◆ **Exercise**: Your output should be the complete listing, word for word, with no pictures in it.

◆ **Records shown**:
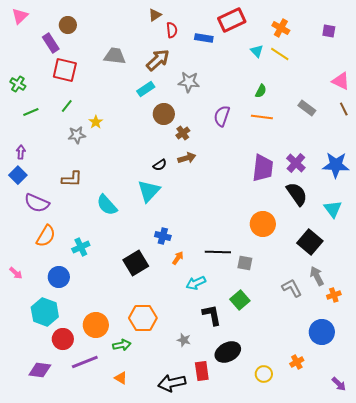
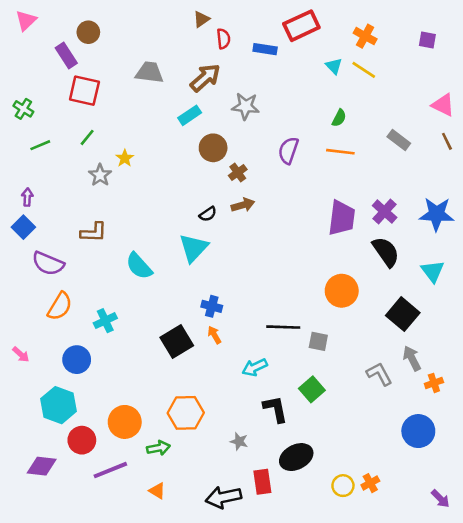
gray star: (77, 135) -> (100, 175), turned -30
orange arrow: (178, 258) -> (214, 335), moved, turned -64
orange cross: (297, 362) -> (370, 483), moved
purple diamond: (40, 370) -> (42, 466), moved

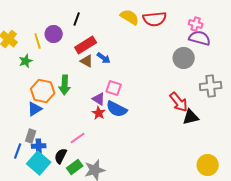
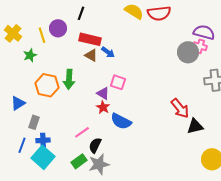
pink cross: (196, 24) -> (200, 46), moved
red rectangle: (86, 45) -> (90, 39), turned 45
red arrow: (179, 102) -> (180, 108), moved
blue triangle: (35, 109) -> (18, 103), moved
blue semicircle: (117, 109) -> (121, 121), moved
black triangle: (191, 117) -> (195, 126), moved
gray rectangle: (31, 136) -> (34, 122), moved
black semicircle: (61, 156) -> (95, 145), moved

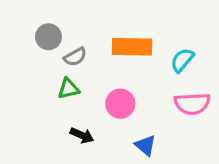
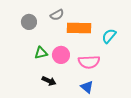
gray semicircle: (75, 57) -> (57, 15), moved
pink circle: (120, 104) -> (61, 55), moved
pink semicircle: (192, 104) -> (89, 62), moved

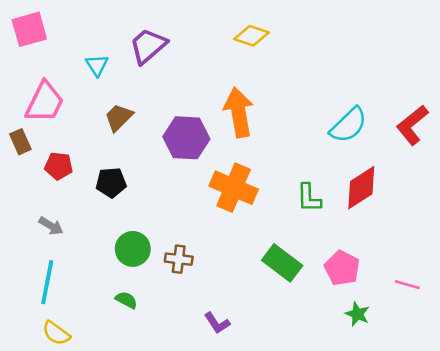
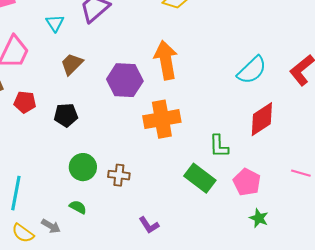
orange cross: (234, 188) -> (162, 119), turned -33
green L-shape: (309, 198) -> (219, 146), moved
gray arrow: (51, 226) -> (51, 226), moved
pink line: (407, 285) -> (301, 173), moved

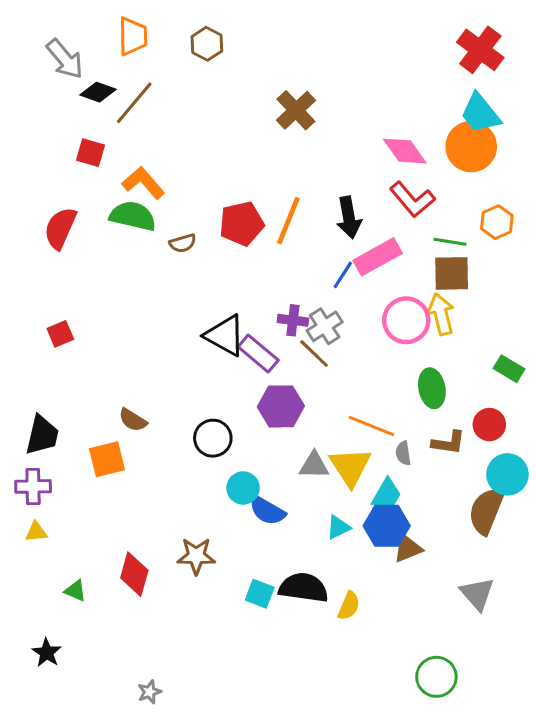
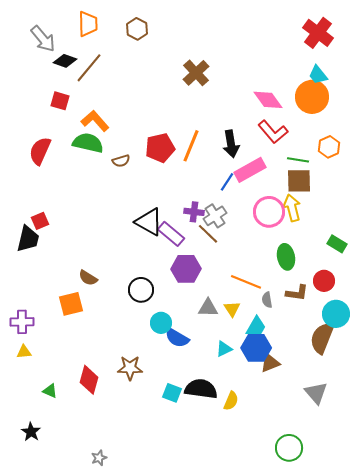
cyan trapezoid: (480, 113) -> (318, 75), size x0.7
black trapezoid: (42, 435) -> (28, 239), moved
yellow triangle: (350, 467) -> (232, 309), size x0.6

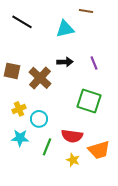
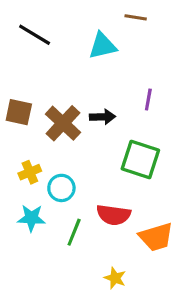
black arrow: (65, 62) -> (102, 117), moved
purple line: (94, 63) -> (148, 100), turned 32
yellow star: (73, 160) -> (115, 278), moved

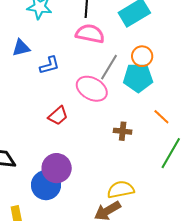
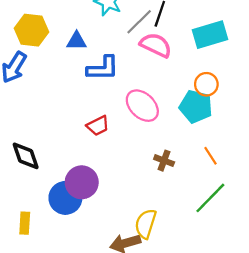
blue L-shape: (50, 65) -> (103, 68), size x1.4
gray line: (109, 67) -> (139, 22), moved
yellow semicircle: (121, 190) -> (146, 224), turned -76

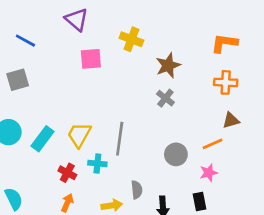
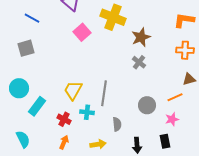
yellow cross: (131, 39) -> (113, 17), size x1.4
pink square: (91, 59) -> (82, 32), turned -36
cyan rectangle: (42, 139) -> (37, 106), moved
gray semicircle: (137, 190) -> (117, 124), moved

◆ **Finished exercise**:
gray star: (77, 135) -> (100, 175), turned -30
orange arrow: (178, 258) -> (214, 335), moved, turned -64
orange cross: (297, 362) -> (370, 483), moved
purple diamond: (40, 370) -> (42, 466), moved

pink cross: (196, 24) -> (200, 46), moved
red rectangle: (86, 45) -> (90, 39), turned 45
red arrow: (179, 102) -> (180, 108), moved
blue triangle: (35, 109) -> (18, 103), moved
blue semicircle: (117, 109) -> (121, 121), moved
black triangle: (191, 117) -> (195, 126), moved
gray rectangle: (31, 136) -> (34, 122), moved
black semicircle: (61, 156) -> (95, 145), moved

gray semicircle: (75, 57) -> (57, 15), moved
pink circle: (120, 104) -> (61, 55), moved
pink semicircle: (192, 104) -> (89, 62), moved

orange cross: (234, 188) -> (162, 119), turned -33
green L-shape: (309, 198) -> (219, 146), moved
gray arrow: (51, 226) -> (51, 226), moved
pink line: (407, 285) -> (301, 173), moved

cyan trapezoid: (480, 113) -> (318, 75), size x0.7
black trapezoid: (42, 435) -> (28, 239), moved
yellow triangle: (350, 467) -> (232, 309), size x0.6

black arrow: (65, 62) -> (102, 117), moved
purple line: (94, 63) -> (148, 100), turned 32
yellow star: (73, 160) -> (115, 278), moved

blue L-shape: (50, 65) -> (103, 68), size x1.4
gray line: (109, 67) -> (139, 22), moved
yellow semicircle: (121, 190) -> (146, 224), turned -76

yellow cross: (131, 39) -> (113, 17), size x1.4
pink square: (91, 59) -> (82, 32), turned -36
cyan rectangle: (42, 139) -> (37, 106), moved
gray semicircle: (137, 190) -> (117, 124), moved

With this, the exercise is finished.